### Activity
Reproduce, exactly and in full, only the lines below from the one containing "yellow wallet [598,341,679,413]" through the one containing "brown mug [509,202,582,269]".

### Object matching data
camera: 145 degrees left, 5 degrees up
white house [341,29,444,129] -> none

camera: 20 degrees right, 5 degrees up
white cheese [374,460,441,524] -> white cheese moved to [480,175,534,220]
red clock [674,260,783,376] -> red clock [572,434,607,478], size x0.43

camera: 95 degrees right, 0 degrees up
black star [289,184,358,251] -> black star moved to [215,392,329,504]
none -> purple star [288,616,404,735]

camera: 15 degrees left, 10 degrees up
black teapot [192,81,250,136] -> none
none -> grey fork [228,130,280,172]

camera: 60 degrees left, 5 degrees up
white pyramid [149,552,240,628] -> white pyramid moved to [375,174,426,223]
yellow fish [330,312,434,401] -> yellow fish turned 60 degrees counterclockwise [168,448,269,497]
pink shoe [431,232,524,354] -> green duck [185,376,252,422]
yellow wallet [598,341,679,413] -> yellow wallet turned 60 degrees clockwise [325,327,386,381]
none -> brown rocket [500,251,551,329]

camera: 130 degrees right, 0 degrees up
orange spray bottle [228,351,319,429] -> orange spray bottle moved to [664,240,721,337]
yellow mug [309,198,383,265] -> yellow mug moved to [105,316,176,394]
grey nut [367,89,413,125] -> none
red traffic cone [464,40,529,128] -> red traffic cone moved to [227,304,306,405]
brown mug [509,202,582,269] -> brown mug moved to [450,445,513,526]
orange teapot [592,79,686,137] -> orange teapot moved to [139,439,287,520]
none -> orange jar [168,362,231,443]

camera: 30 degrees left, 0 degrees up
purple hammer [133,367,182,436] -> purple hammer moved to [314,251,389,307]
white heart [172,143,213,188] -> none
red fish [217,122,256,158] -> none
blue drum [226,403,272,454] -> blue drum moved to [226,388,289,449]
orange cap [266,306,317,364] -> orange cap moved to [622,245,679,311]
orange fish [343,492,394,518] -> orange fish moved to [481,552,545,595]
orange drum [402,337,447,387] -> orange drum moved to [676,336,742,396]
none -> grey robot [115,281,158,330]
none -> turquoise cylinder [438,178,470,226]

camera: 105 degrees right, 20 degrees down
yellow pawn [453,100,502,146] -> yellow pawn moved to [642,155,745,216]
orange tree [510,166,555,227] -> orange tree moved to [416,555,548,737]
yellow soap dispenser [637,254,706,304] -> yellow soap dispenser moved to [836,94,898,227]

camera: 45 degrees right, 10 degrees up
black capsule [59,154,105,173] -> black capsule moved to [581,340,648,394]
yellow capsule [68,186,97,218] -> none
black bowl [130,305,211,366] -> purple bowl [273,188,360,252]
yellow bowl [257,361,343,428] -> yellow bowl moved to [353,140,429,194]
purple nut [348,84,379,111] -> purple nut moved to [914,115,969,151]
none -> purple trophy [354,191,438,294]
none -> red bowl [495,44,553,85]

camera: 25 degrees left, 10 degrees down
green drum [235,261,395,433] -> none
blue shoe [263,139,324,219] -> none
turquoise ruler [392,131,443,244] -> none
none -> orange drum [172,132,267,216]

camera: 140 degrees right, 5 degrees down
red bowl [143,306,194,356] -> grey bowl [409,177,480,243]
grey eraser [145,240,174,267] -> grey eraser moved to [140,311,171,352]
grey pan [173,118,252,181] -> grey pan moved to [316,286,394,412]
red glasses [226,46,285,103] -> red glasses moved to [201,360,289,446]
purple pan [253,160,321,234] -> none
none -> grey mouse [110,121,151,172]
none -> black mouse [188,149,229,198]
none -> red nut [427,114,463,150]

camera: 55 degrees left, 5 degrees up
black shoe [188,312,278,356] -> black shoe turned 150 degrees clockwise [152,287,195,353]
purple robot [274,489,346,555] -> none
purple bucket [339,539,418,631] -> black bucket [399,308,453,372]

### Written response
yellow wallet [598,341,679,413] -> yellow wallet turned 60 degrees clockwise [325,327,386,381]
none -> brown rocket [500,251,551,329]

camera: 130 degrees right, 0 degrees up
orange spray bottle [228,351,319,429] -> orange spray bottle moved to [664,240,721,337]
yellow mug [309,198,383,265] -> yellow mug moved to [105,316,176,394]
grey nut [367,89,413,125] -> none
red traffic cone [464,40,529,128] -> red traffic cone moved to [227,304,306,405]
brown mug [509,202,582,269] -> brown mug moved to [450,445,513,526]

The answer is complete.